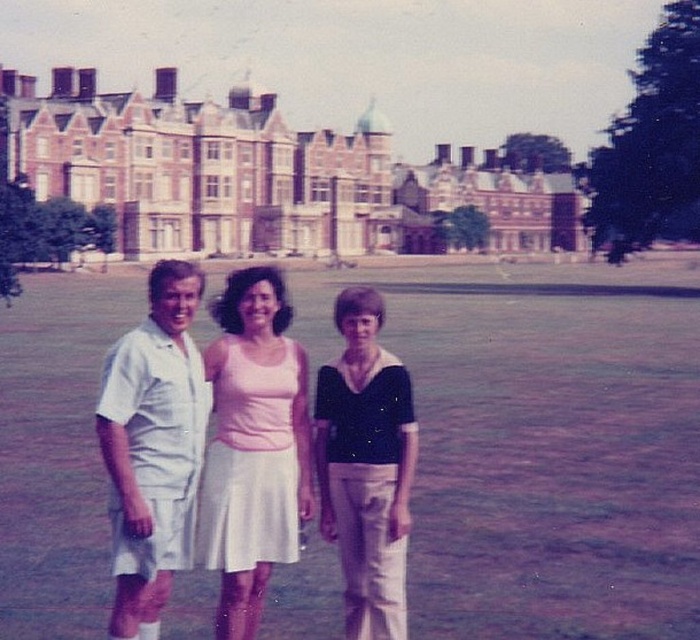
You are a photographer trying to capture a candid shot of the two people in the scene. You notice the pink fabric dress at center and the white cotton shorts at left. Which clothing item should you focus on to ensure both subjects are in the frame?

The pink fabric dress at center is much taller than the white cotton shorts at left, so focusing on the pink fabric dress at center will ensure both subjects are in the frame since it is taller and likely covers more of the scene.

You are standing in the same location as the group of three people in the image. If you want to walk directly towards the brown brick building at upper center, which direction should you move relative to the white cotton shorts at left?

The brown brick building at upper center is to the right of the white cotton shorts at left, so you should move to the right relative to the white cotton shorts at left to walk directly towards it.

From the picture: You are standing in front of the historic mansion and want to take a photo of the pink fabric dress at center. Where should you position yourself to capture the dress in the frame?

To capture the pink fabric dress at center in the frame, position yourself so that the dress is centered at the coordinates approximately 0.697 on the horizontal axis and 0.363 on the vertical axis relative to the image plane.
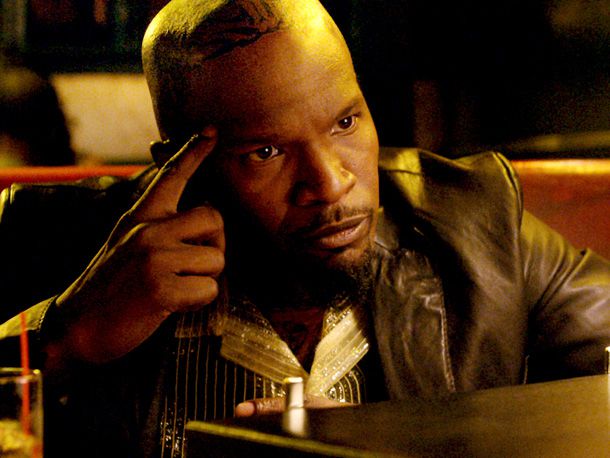
Where is `red booth`? red booth is located at coordinates (585, 237), (551, 191), (594, 191).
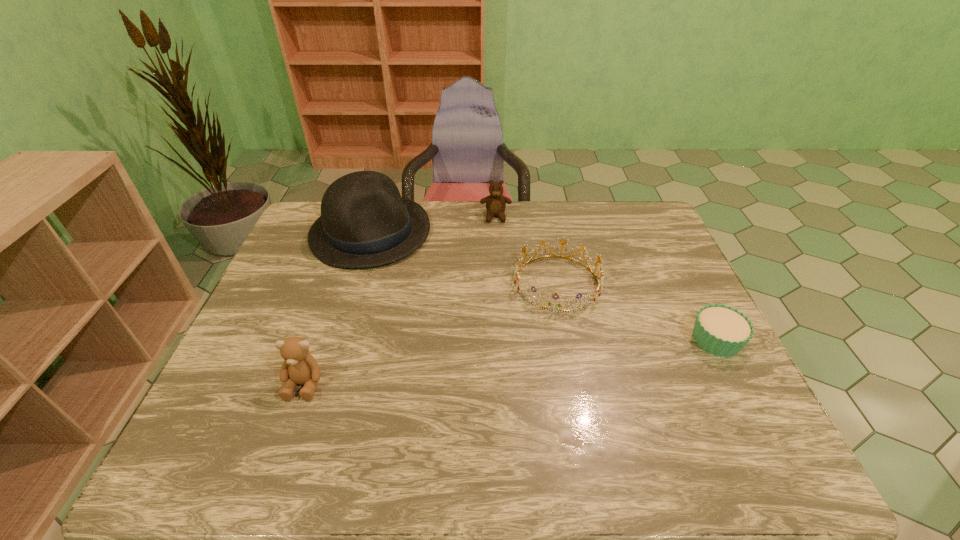
The image size is (960, 540). In order to click on free space on the desktop that is between the left teddy bear and the rightmost object and is positioned at the face of the farther teddy bear in this screenshot , I will do `click(499, 363)`.

Locate an element on the screen. free space on the desktop that is between the left teddy bear and the second nearest object and is positioned on the front-facing side of the tallest object is located at coordinates (475, 366).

===============

→ Task item
Express every line of the records above as a JSON list of strings, one string per line, skipping blank lines. Leave the pictures out of the answer.

→ Your response
[
  "You are a photographer trying to capture a candid shot of the two people in the scene. You notice the pink fabric dress at center and the white cotton shorts at left. Which clothing item should you focus on to ensure both subjects are in the frame?",
  "The pink fabric dress at center is much taller than the white cotton shorts at left, so focusing on the pink fabric dress at center will ensure both subjects are in the frame since it is taller and likely covers more of the scene.",
  "You are standing in the same location as the group of three people in the image. If you want to walk directly towards the brown brick building at upper center, which direction should you move relative to the white cotton shorts at left?",
  "The brown brick building at upper center is to the right of the white cotton shorts at left, so you should move to the right relative to the white cotton shorts at left to walk directly towards it.",
  "From the picture: You are standing in front of the historic mansion and want to take a photo of the pink fabric dress at center. Where should you position yourself to capture the dress in the frame?",
  "To capture the pink fabric dress at center in the frame, position yourself so that the dress is centered at the coordinates approximately 0.697 on the horizontal axis and 0.363 on the vertical axis relative to the image plane.",
  "Where is `red booth`? red booth is located at coordinates (585, 237), (551, 191), (594, 191).",
  "The image size is (960, 540). In order to click on free space on the desktop that is between the left teddy bear and the rightmost object and is positioned at the face of the farther teddy bear in this screenshot , I will do `click(499, 363)`.",
  "Locate an element on the screen. free space on the desktop that is between the left teddy bear and the second nearest object and is positioned on the front-facing side of the tallest object is located at coordinates (475, 366)."
]